> ROWS:

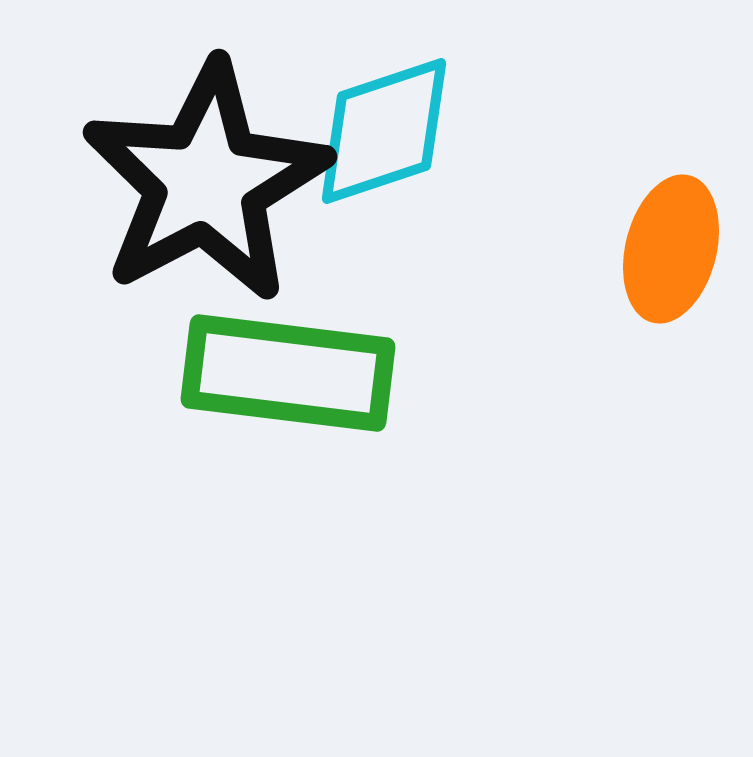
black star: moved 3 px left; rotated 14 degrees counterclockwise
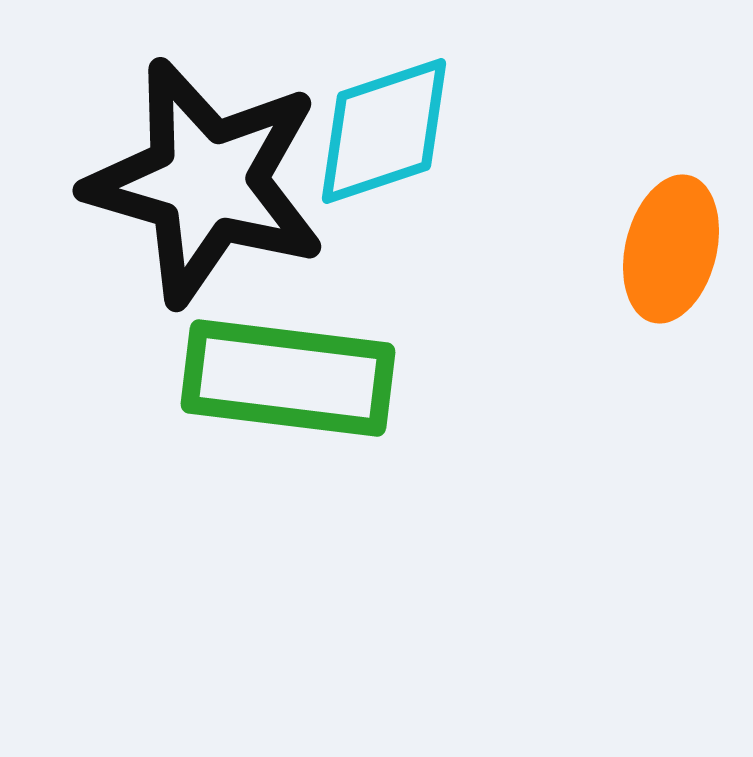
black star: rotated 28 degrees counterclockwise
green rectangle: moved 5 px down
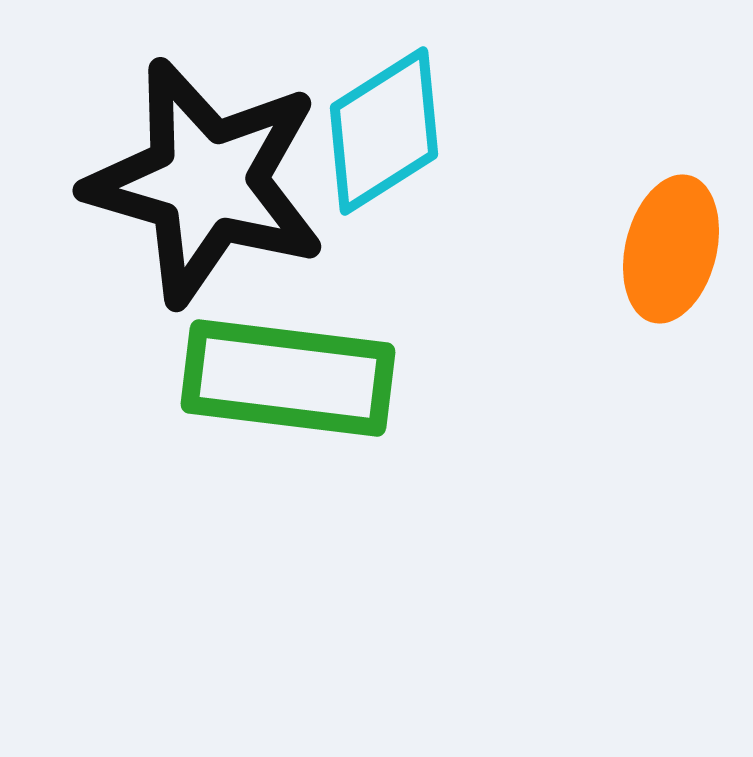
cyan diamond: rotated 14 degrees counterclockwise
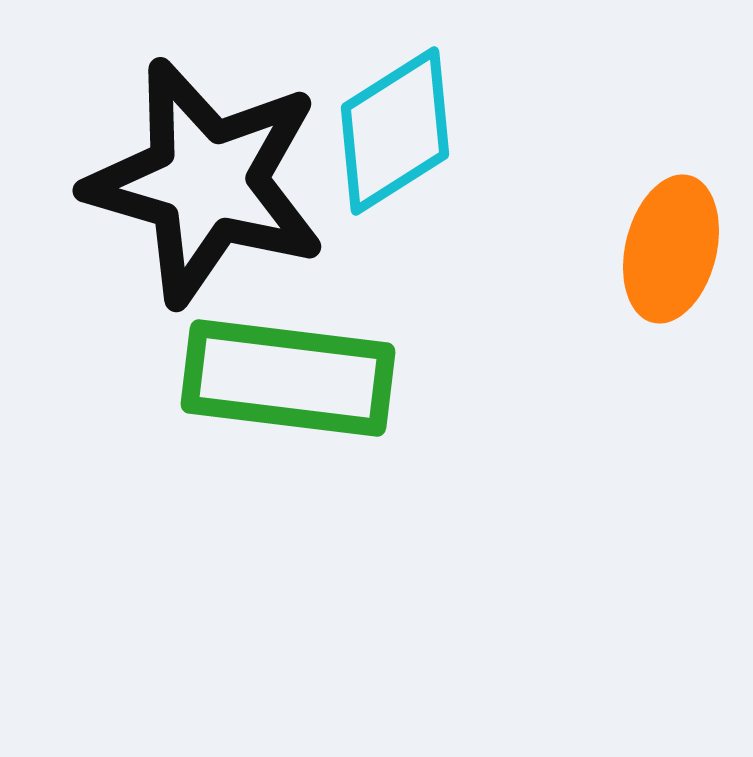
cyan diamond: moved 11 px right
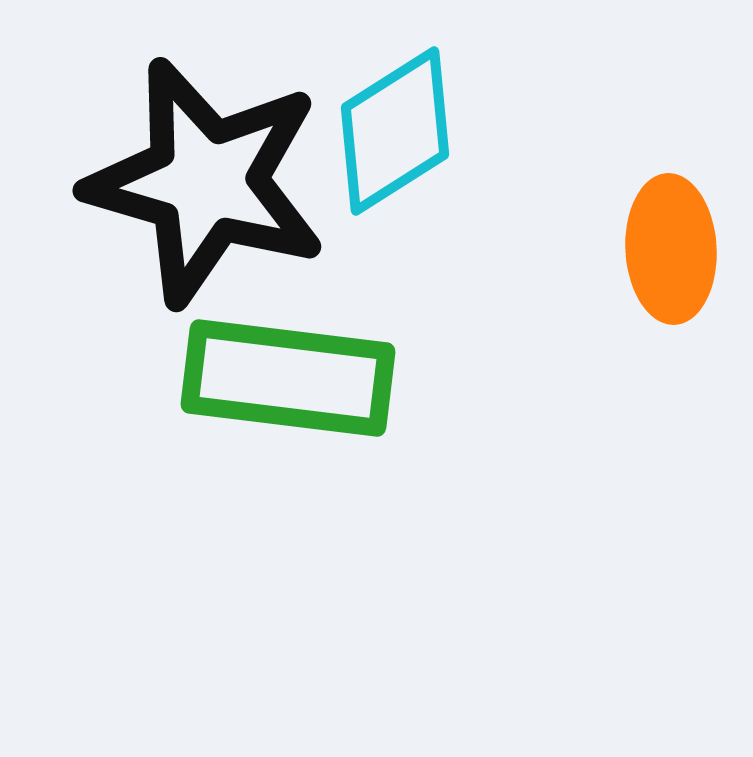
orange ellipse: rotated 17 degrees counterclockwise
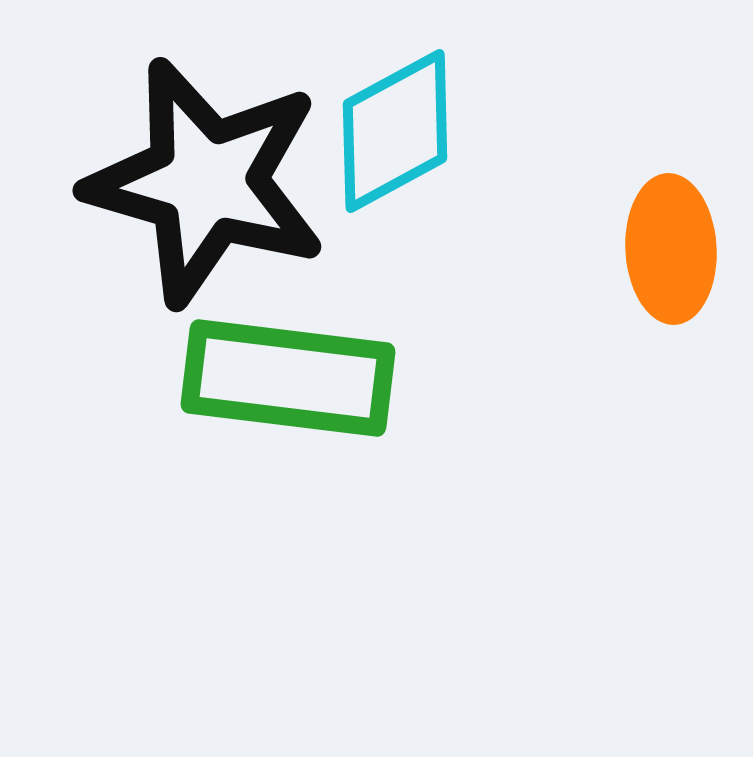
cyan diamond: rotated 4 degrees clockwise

* * *

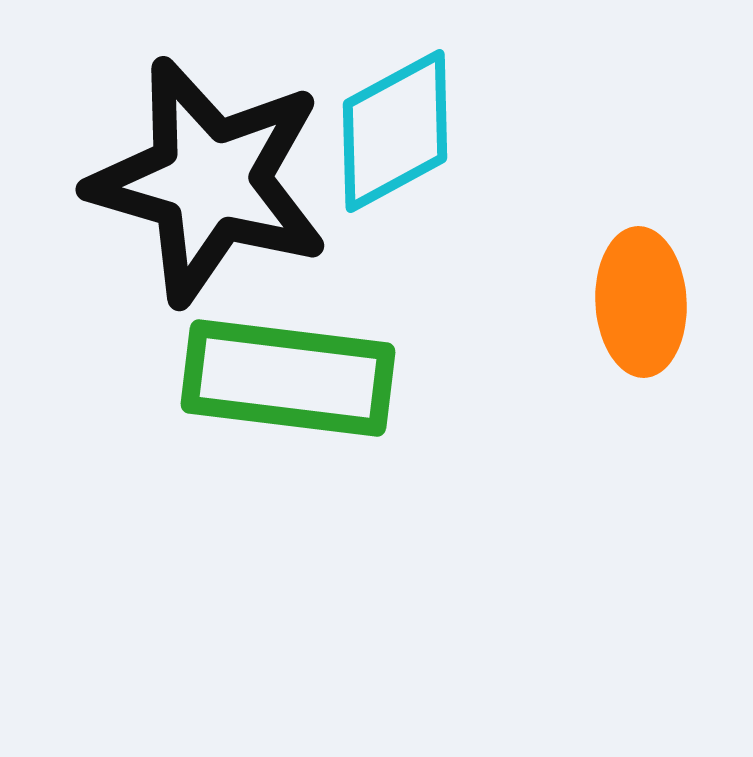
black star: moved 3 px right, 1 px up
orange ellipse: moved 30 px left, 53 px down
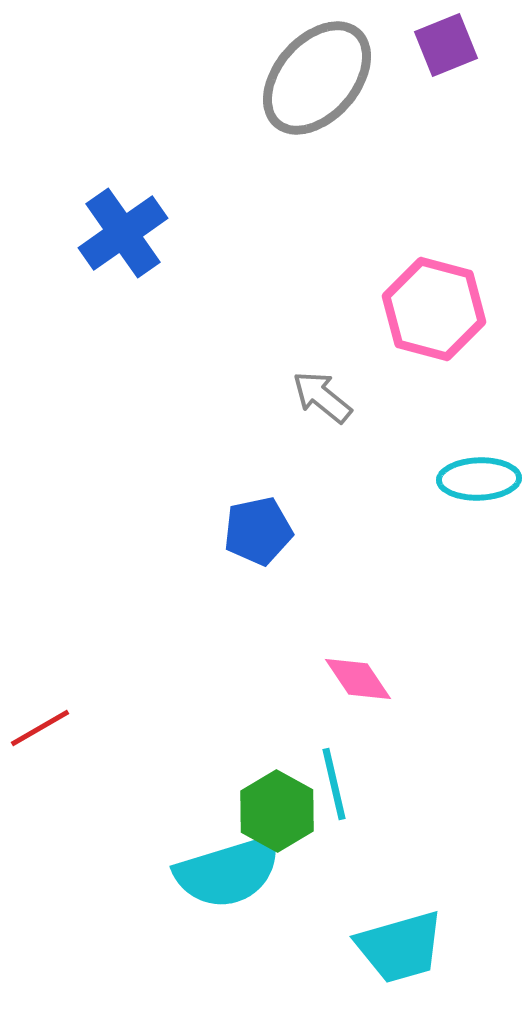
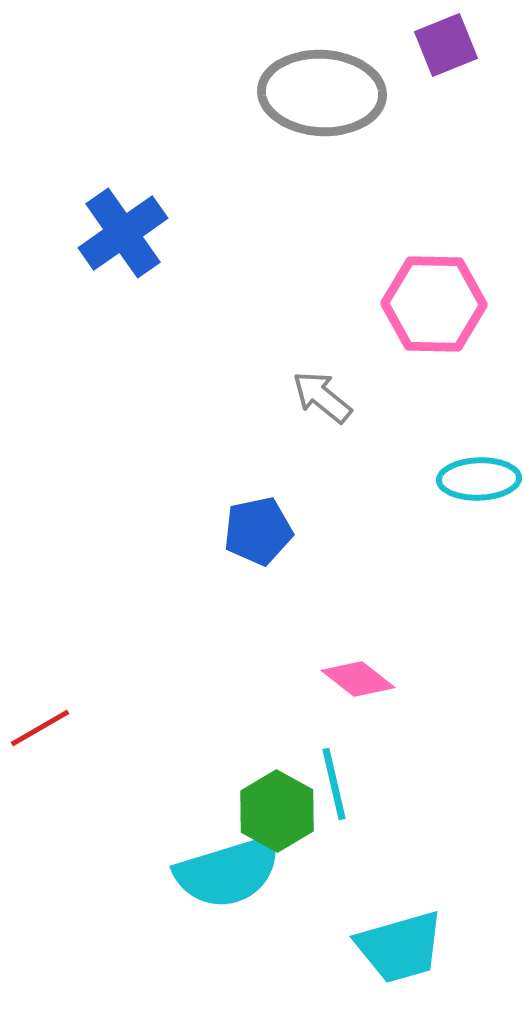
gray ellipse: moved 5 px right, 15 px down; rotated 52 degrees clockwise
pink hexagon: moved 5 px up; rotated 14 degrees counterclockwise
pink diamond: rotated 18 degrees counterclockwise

> AIM:
Write out the lines beginning with the line that contains "cyan diamond: moved 11 px right" and continuing through the line that contains "orange ellipse: rotated", keeping both of those lines. Leave out the pictures.

> SOLUTION TO THIS TASK:
cyan diamond: moved 11 px right
orange ellipse: rotated 17 degrees counterclockwise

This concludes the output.